[Records from a dataset]
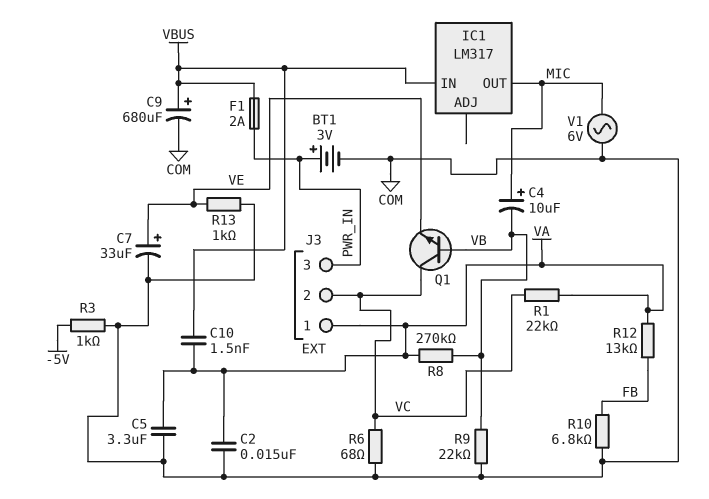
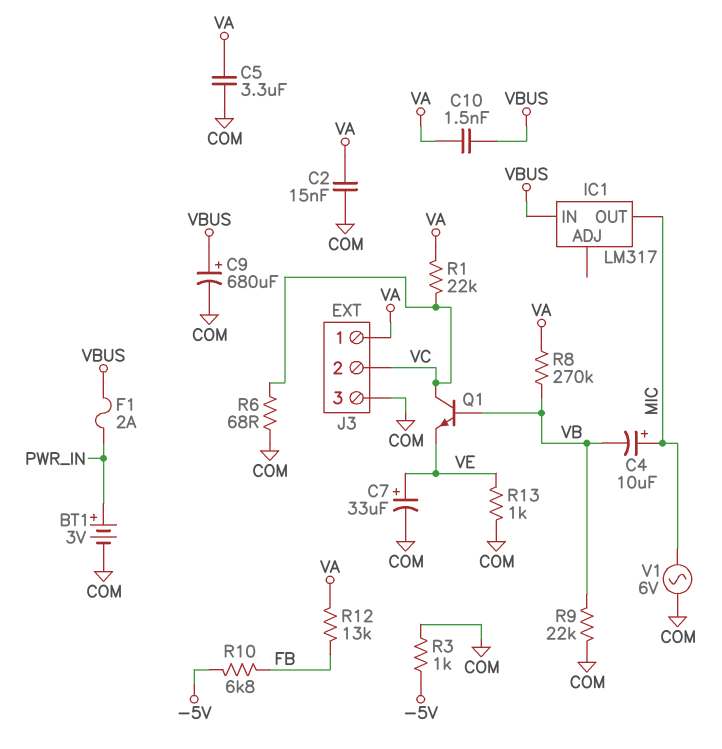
J3 pin 3: PWR_IN -> COM
R10: 6.8k (COM, FB) -> 6.8k (-5V, FB)

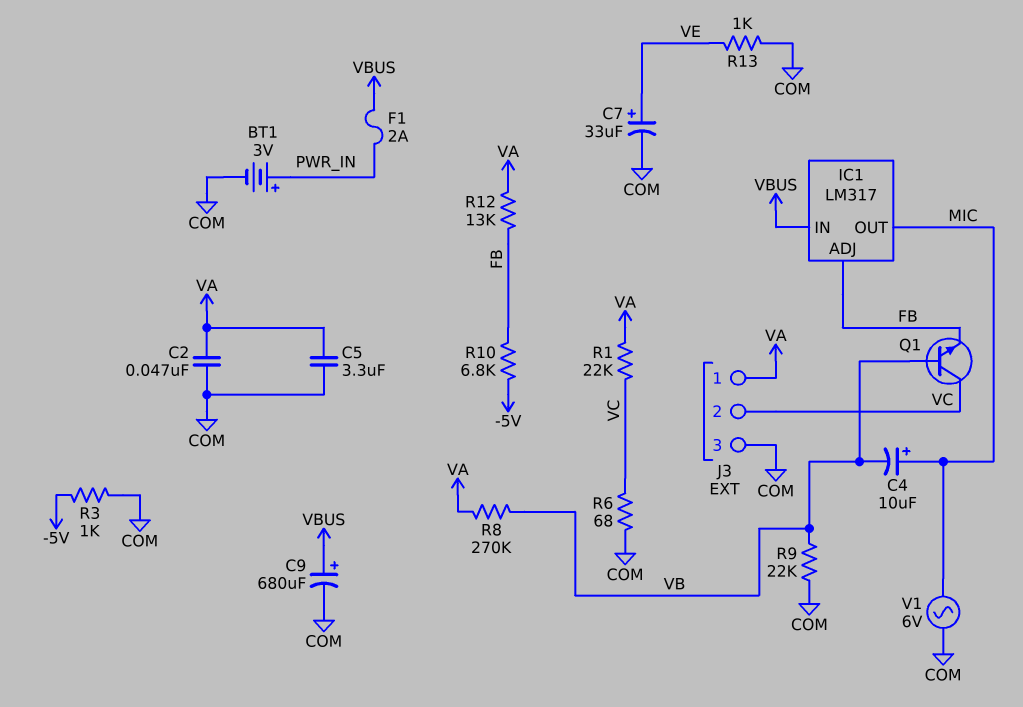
C2: 15nF (COM, VA) -> 47nF (COM, VA)
C10: 1.5nF (VA, VBUS) -> none
IC1 pin ADJ: none -> FB
Q1: NPN (B VB, C VC, E VE) -> NPN (B VB, C VC, E FB)

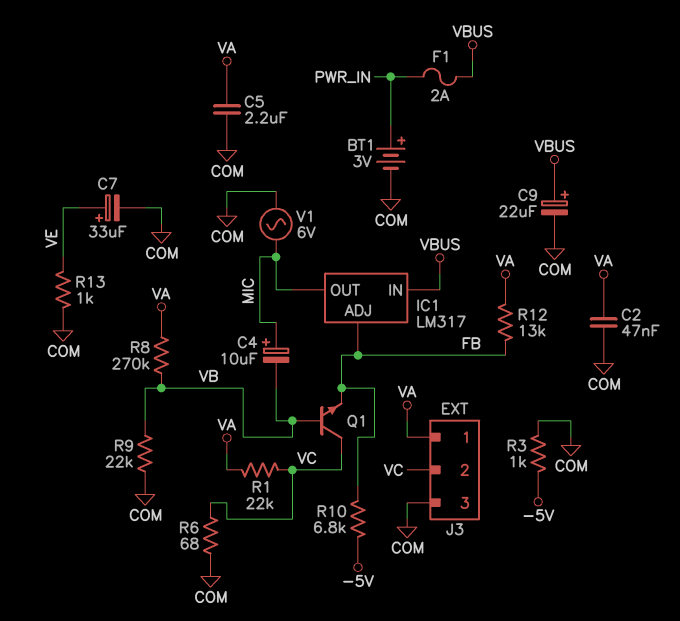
C5: 3.3uF (COM, VA) -> 2.2uF (COM, VA)
C9: 680uF (plus VBUS, minus COM) -> 22uF (plus VBUS, minus COM)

▶ [TASK TO COMPLETE]: Please give the number of lines in the data above that hold "VBUS", and write nothing else.

▶ [PROBLEM SOLUTION]: 2